• [TASK PROMPT]: Search the records for the string "brown" and return each line that has it.

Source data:

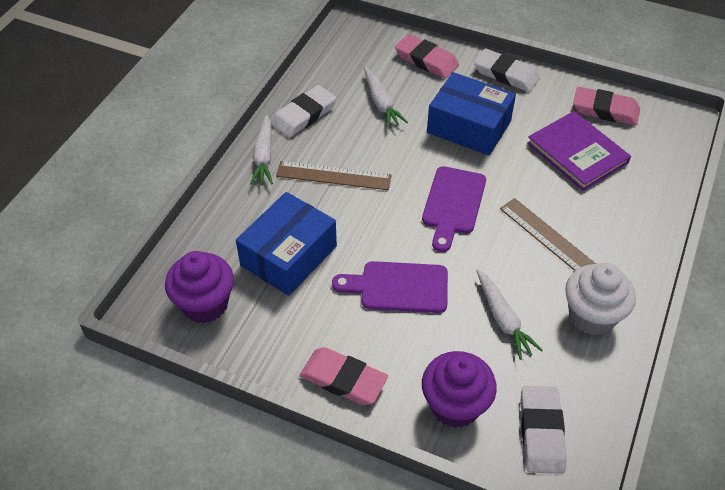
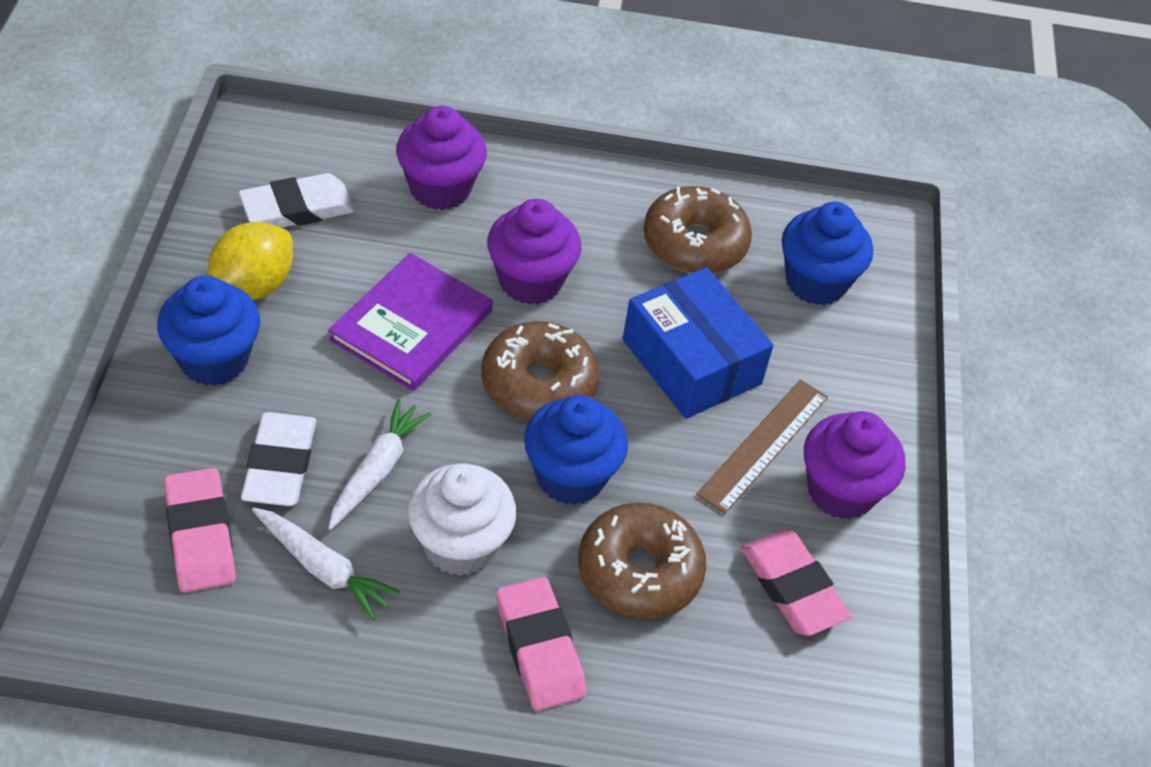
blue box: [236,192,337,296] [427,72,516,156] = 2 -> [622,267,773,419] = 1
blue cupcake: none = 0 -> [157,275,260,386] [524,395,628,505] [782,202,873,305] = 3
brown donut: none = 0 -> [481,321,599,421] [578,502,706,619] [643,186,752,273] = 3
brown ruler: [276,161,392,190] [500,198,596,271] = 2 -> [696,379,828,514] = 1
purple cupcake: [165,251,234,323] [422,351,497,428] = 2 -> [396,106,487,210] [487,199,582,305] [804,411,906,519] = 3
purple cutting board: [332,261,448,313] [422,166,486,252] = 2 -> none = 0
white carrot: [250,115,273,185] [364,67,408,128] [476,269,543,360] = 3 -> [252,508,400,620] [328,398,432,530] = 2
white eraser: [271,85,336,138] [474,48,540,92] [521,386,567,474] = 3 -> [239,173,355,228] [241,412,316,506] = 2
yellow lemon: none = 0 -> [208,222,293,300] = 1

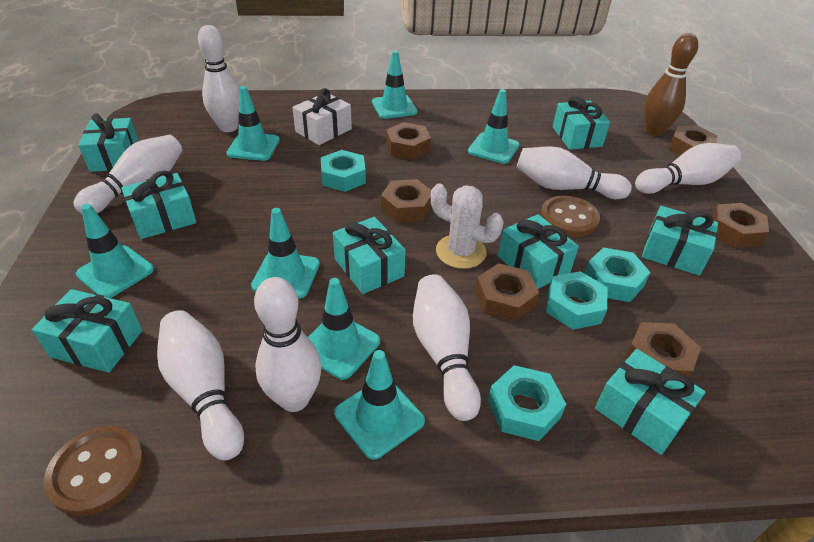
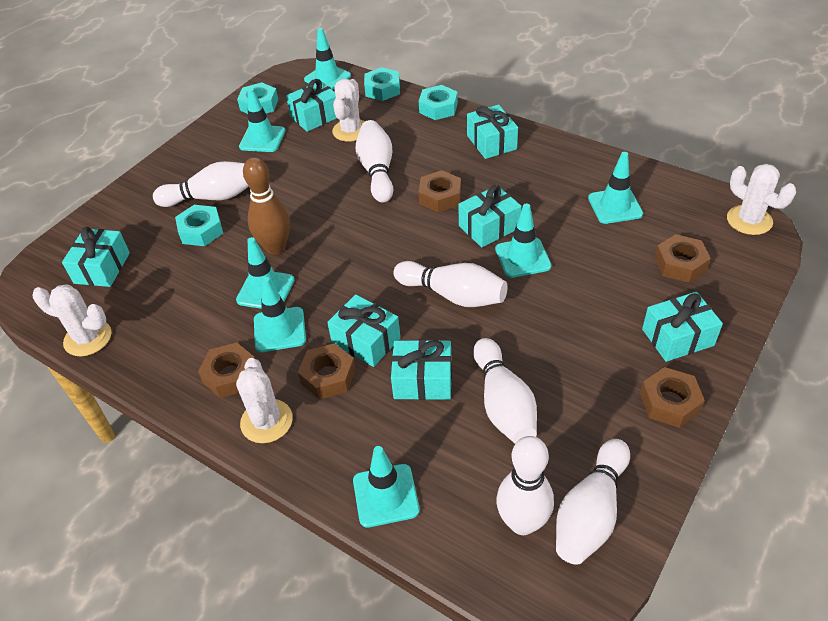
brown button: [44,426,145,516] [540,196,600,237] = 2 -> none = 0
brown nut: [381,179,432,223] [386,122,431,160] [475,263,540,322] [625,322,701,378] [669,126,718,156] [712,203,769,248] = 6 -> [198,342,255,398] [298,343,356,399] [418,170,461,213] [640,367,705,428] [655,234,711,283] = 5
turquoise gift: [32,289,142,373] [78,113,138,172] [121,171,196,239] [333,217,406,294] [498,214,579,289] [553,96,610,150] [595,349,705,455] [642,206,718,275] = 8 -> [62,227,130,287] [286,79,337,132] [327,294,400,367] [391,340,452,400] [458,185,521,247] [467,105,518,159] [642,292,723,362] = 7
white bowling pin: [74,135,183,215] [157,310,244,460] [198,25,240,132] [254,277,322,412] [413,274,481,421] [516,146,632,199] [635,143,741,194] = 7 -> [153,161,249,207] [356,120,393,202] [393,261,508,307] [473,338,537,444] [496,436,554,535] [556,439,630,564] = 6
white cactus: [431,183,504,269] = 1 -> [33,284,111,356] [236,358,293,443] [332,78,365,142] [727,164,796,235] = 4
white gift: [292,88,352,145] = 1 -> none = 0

• [RESULT OF THE TASK]:
brown donut: none = 0 -> [481,321,599,421] [578,502,706,619] [643,186,752,273] = 3
brown ruler: [276,161,392,190] [500,198,596,271] = 2 -> [696,379,828,514] = 1
brown button: [44,426,145,516] [540,196,600,237] = 2 -> none = 0
brown nut: [381,179,432,223] [386,122,431,160] [475,263,540,322] [625,322,701,378] [669,126,718,156] [712,203,769,248] = 6 -> [198,342,255,398] [298,343,356,399] [418,170,461,213] [640,367,705,428] [655,234,711,283] = 5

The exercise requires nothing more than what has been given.